## EXERCISE DIRECTIONS
Read the entries that follow and give each one again precisely.

(Records from a collection)

=== Section Start ===

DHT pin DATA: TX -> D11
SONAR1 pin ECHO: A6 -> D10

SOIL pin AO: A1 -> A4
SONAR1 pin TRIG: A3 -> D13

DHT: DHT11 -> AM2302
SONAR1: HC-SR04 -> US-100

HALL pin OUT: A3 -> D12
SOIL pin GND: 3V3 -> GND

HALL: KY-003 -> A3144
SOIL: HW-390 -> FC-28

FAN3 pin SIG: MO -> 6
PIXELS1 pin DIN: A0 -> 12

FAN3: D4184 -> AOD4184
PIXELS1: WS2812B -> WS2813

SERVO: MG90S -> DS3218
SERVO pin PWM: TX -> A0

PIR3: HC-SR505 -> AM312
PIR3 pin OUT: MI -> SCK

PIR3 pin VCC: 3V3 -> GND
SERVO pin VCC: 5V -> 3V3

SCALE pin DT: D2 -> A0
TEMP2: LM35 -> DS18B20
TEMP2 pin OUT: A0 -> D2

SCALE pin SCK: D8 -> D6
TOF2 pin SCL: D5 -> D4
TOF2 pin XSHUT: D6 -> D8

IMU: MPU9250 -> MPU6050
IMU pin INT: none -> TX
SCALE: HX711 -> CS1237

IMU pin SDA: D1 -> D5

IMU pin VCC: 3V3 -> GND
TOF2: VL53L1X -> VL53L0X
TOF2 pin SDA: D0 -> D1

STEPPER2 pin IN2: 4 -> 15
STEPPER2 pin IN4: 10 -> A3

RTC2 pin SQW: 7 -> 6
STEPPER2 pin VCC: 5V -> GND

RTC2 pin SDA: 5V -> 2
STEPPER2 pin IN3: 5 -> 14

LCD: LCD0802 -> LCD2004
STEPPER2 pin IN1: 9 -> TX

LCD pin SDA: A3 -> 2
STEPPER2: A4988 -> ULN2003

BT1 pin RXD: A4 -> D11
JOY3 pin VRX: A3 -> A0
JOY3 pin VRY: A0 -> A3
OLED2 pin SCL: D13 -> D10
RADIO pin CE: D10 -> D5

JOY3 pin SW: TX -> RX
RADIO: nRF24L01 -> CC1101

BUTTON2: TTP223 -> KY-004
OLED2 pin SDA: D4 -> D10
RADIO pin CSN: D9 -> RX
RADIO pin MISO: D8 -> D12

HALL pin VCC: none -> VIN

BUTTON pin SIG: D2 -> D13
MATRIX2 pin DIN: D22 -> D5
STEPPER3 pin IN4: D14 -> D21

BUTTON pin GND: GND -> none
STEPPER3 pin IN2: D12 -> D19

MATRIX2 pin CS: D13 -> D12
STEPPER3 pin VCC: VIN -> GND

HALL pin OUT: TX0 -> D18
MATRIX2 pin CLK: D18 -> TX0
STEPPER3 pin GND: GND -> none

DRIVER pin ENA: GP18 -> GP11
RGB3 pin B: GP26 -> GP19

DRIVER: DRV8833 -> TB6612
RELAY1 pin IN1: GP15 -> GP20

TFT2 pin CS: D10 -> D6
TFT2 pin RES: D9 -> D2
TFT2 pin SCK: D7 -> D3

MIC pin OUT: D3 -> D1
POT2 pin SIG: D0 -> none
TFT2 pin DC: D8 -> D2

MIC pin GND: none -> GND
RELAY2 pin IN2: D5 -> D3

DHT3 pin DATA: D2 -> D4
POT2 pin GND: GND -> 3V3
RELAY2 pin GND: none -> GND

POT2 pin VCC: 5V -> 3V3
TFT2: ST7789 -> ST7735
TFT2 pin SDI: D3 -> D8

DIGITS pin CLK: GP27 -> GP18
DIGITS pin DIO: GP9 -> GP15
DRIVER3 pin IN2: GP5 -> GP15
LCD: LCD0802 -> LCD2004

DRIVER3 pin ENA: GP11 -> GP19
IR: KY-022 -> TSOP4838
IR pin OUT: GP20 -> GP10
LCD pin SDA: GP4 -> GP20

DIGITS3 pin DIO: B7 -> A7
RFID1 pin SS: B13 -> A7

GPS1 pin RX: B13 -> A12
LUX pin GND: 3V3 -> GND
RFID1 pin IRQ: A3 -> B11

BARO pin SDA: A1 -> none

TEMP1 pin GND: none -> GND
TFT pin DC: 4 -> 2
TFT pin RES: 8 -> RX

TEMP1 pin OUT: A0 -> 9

=== Section End ===

## FINISHED EXERCISE
DHT pin DATA: TX -> D11
SONAR1 pin ECHO: A6 -> D10

SOIL pin AO: A1 -> A4
SONAR1 pin TRIG: A3 -> D13

DHT: DHT11 -> AM2302
SONAR1: HC-SR04 -> US-100

HALL pin OUT: A3 -> D12
SOIL pin GND: 3V3 -> GND

HALL: KY-003 -> A3144
SOIL: HW-390 -> FC-28

FAN3 pin SIG: MO -> 6
PIXELS1 pin DIN: A0 -> 12

FAN3: D4184 -> AOD4184
PIXELS1: WS2812B -> WS2813

SERVO: MG90S -> DS3218
SERVO pin PWM: TX -> A0

PIR3: HC-SR505 -> AM312
PIR3 pin OUT: MI -> SCK

PIR3 pin VCC: 3V3 -> GND
SERVO pin VCC: 5V -> 3V3

SCALE pin DT: D2 -> A0
TEMP2: LM35 -> DS18B20
TEMP2 pin OUT: A0 -> D2

SCALE pin SCK: D8 -> D6
TOF2 pin SCL: D5 -> D4
TOF2 pin XSHUT: D6 -> D8

IMU: MPU9250 -> MPU6050
IMU pin INT: none -> TX
SCALE: HX711 -> CS1237

IMU pin SDA: D1 -> D5

IMU pin VCC: 3V3 -> GND
TOF2: VL53L1X -> VL53L0X
TOF2 pin SDA: D0 -> D1

STEPPER2 pin IN2: 4 -> 15
STEPPER2 pin IN4: 10 -> A3

RTC2 pin SQW: 7 -> 6
STEPPER2 pin VCC: 5V -> GND

RTC2 pin SDA: 5V -> 2
STEPPER2 pin IN3: 5 -> 14

LCD: LCD0802 -> LCD2004
STEPPER2 pin IN1: 9 -> TX

LCD pin SDA: A3 -> 2
STEPPER2: A4988 -> ULN2003

BT1 pin RXD: A4 -> D11
JOY3 pin VRX: A3 -> A0
JOY3 pin VRY: A0 -> A3
OLED2 pin SCL: D13 -> D10
RADIO pin CE: D10 -> D5

JOY3 pin SW: TX -> RX
RADIO: nRF24L01 -> CC1101

BUTTON2: TTP223 -> KY-004
OLED2 pin SDA: D4 -> D10
RADIO pin CSN: D9 -> RX
RADIO pin MISO: D8 -> D12

HALL pin VCC: none -> VIN

BUTTON pin SIG: D2 -> D13
MATRIX2 pin DIN: D22 -> D5
STEPPER3 pin IN4: D14 -> D21

BUTTON pin GND: GND -> none
STEPPER3 pin IN2: D12 -> D19

MATRIX2 pin CS: D13 -> D12
STEPPER3 pin VCC: VIN -> GND

HALL pin OUT: TX0 -> D18
MATRIX2 pin CLK: D18 -> TX0
STEPPER3 pin GND: GND -> none

DRIVER pin ENA: GP18 -> GP11
RGB3 pin B: GP26 -> GP19

DRIVER: DRV8833 -> TB6612
RELAY1 pin IN1: GP15 -> GP20

TFT2 pin CS: D10 -> D6
TFT2 pin RES: D9 -> D2
TFT2 pin SCK: D7 -> D3

MIC pin OUT: D3 -> D1
POT2 pin SIG: D0 -> none
TFT2 pin DC: D8 -> D2

MIC pin GND: none -> GND
RELAY2 pin IN2: D5 -> D3

DHT3 pin DATA: D2 -> D4
POT2 pin GND: GND -> 3V3
RELAY2 pin GND: none -> GND

POT2 pin VCC: 5V -> 3V3
TFT2: ST7789 -> ST7735
TFT2 pin SDI: D3 -> D8

DIGITS pin CLK: GP27 -> GP18
DIGITS pin DIO: GP9 -> GP15
DRIVER3 pin IN2: GP5 -> GP15
LCD: LCD0802 -> LCD2004

DRIVER3 pin ENA: GP11 -> GP19
IR: KY-022 -> TSOP4838
IR pin OUT: GP20 -> GP10
LCD pin SDA: GP4 -> GP20

DIGITS3 pin DIO: B7 -> A7
RFID1 pin SS: B13 -> A7

GPS1 pin RX: B13 -> A12
LUX pin GND: 3V3 -> GND
RFID1 pin IRQ: A3 -> B11

BARO pin SDA: A1 -> none

TEMP1 pin GND: none -> GND
TFT pin DC: 4 -> 2
TFT pin RES: 8 -> RX

TEMP1 pin OUT: A0 -> 9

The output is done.